Activity:
Every line in the data below from the one containing "removed: carotte (orange)" down to the one containing "recoloured: arbre (blanc)", both included, must be retyped exactly; no other line is to appear.

Excerpted data:
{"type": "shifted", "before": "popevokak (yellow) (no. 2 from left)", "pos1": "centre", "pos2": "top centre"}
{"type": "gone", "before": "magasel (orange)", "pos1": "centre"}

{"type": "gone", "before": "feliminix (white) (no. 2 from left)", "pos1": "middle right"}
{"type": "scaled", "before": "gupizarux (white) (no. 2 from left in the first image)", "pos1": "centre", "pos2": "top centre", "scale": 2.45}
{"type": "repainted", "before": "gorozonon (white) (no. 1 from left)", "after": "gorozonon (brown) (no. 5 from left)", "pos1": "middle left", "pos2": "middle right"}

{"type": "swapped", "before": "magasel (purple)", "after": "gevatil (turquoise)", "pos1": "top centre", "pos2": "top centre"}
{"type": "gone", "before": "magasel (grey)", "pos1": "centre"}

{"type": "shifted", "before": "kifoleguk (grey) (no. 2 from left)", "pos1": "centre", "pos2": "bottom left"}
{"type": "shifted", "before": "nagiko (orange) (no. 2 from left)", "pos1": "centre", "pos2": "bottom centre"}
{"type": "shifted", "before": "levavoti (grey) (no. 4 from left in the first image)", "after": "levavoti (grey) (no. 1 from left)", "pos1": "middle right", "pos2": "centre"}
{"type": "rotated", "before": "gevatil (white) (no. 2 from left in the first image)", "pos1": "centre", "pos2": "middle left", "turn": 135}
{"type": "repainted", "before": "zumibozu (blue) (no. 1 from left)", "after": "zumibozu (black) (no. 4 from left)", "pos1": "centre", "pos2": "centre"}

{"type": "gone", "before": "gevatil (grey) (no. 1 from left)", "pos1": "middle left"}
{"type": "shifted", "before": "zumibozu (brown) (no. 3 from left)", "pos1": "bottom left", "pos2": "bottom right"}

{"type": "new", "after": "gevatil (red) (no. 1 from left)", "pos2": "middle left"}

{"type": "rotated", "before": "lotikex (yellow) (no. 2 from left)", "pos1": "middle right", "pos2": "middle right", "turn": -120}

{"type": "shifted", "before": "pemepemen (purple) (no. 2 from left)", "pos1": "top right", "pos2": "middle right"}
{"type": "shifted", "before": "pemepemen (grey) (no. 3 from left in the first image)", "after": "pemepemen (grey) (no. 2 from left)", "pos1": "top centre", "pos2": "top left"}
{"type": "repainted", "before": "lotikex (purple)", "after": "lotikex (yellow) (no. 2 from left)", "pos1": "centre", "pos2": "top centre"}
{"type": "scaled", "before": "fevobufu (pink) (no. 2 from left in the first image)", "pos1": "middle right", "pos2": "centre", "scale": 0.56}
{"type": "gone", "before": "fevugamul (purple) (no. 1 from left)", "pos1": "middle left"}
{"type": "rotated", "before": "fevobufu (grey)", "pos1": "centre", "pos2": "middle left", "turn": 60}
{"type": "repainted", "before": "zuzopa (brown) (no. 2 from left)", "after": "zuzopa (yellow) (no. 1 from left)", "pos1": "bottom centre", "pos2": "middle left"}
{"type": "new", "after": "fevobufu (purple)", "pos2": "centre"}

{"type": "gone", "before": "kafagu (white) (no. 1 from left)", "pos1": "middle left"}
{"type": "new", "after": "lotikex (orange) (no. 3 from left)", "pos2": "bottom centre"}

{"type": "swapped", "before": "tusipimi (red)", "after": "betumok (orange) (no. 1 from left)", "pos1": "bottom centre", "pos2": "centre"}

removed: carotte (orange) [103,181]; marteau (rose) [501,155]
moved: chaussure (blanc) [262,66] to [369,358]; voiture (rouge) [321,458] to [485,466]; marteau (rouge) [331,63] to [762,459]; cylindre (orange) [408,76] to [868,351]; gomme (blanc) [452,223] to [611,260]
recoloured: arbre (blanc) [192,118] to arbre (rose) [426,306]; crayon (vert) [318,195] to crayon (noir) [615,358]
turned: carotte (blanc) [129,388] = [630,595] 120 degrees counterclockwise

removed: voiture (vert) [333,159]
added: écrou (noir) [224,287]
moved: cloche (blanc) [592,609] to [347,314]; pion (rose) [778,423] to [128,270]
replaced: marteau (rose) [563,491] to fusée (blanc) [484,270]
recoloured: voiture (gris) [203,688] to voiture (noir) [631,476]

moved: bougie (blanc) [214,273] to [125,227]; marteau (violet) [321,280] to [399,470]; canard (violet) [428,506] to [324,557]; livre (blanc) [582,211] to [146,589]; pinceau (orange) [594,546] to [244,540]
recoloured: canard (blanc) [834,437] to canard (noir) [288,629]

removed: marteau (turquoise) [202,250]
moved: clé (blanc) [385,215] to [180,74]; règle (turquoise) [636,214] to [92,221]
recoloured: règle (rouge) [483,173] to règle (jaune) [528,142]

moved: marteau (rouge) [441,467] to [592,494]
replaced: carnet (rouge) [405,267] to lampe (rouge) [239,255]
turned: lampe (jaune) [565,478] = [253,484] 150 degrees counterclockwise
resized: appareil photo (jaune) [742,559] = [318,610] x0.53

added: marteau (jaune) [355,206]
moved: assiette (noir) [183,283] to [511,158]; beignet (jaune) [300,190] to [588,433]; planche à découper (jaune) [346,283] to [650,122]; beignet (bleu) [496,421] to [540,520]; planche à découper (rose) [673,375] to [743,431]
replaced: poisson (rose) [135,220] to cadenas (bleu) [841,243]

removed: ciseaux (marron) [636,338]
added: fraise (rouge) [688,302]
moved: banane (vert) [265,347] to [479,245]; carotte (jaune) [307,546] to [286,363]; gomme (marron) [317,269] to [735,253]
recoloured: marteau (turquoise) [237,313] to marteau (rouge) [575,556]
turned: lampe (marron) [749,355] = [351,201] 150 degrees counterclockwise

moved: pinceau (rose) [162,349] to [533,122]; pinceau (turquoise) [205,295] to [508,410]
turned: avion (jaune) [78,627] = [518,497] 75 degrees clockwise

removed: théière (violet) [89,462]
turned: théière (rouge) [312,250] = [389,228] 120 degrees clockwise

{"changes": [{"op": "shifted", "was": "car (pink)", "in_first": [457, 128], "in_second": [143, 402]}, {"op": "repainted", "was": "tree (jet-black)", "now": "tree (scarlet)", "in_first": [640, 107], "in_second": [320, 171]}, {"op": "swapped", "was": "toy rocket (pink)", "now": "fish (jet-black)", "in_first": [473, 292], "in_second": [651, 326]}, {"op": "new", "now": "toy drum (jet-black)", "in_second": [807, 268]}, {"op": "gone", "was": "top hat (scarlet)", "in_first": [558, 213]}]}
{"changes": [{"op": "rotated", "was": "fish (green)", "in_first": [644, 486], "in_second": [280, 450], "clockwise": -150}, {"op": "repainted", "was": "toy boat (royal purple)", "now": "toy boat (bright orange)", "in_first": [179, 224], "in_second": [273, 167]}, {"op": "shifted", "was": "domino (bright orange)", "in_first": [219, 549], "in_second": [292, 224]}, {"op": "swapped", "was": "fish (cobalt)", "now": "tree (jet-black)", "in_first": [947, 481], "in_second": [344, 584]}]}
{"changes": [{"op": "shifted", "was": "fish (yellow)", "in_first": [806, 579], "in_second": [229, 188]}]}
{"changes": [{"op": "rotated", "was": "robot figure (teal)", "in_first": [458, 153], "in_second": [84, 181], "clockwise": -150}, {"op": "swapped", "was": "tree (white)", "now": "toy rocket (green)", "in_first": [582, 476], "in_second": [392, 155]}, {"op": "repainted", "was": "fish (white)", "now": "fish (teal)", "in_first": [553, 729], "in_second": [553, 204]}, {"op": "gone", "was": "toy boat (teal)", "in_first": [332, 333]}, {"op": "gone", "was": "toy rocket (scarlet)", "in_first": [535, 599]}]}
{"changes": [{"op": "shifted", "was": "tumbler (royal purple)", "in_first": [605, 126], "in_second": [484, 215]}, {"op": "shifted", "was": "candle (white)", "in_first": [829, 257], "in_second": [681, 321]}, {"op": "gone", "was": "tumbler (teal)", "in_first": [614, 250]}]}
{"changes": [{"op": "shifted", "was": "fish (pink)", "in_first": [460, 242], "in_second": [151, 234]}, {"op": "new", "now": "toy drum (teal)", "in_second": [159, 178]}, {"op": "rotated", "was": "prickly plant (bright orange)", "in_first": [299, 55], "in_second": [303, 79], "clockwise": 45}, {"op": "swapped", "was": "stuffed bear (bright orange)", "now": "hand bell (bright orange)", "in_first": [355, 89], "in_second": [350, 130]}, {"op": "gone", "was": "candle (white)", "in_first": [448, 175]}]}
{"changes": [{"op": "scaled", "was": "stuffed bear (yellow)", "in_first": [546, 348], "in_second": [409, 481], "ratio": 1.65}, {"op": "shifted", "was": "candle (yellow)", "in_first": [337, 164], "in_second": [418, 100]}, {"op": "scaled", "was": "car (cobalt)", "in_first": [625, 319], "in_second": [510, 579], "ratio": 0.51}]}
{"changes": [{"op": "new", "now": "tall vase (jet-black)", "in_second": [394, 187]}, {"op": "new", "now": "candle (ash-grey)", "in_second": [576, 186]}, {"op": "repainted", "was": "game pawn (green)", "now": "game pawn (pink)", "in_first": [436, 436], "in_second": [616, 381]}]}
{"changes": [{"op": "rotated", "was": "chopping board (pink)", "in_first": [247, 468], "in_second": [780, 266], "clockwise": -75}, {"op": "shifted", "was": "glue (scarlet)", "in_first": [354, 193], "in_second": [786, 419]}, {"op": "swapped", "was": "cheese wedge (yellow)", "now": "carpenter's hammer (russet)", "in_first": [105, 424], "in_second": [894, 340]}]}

Task answer:
removed: carotte (orange) [103,181]; marteau (rose) [501,155]
moved: chaussure (blanc) [262,66] to [369,358]; voiture (rouge) [321,458] to [485,466]; marteau (rouge) [331,63] to [762,459]; cylindre (orange) [408,76] to [868,351]; gomme (blanc) [452,223] to [611,260]
recoloured: arbre (blanc) [192,118] to arbre (rose) [426,306]; crayon (vert) [318,195] to crayon (noir) [615,358]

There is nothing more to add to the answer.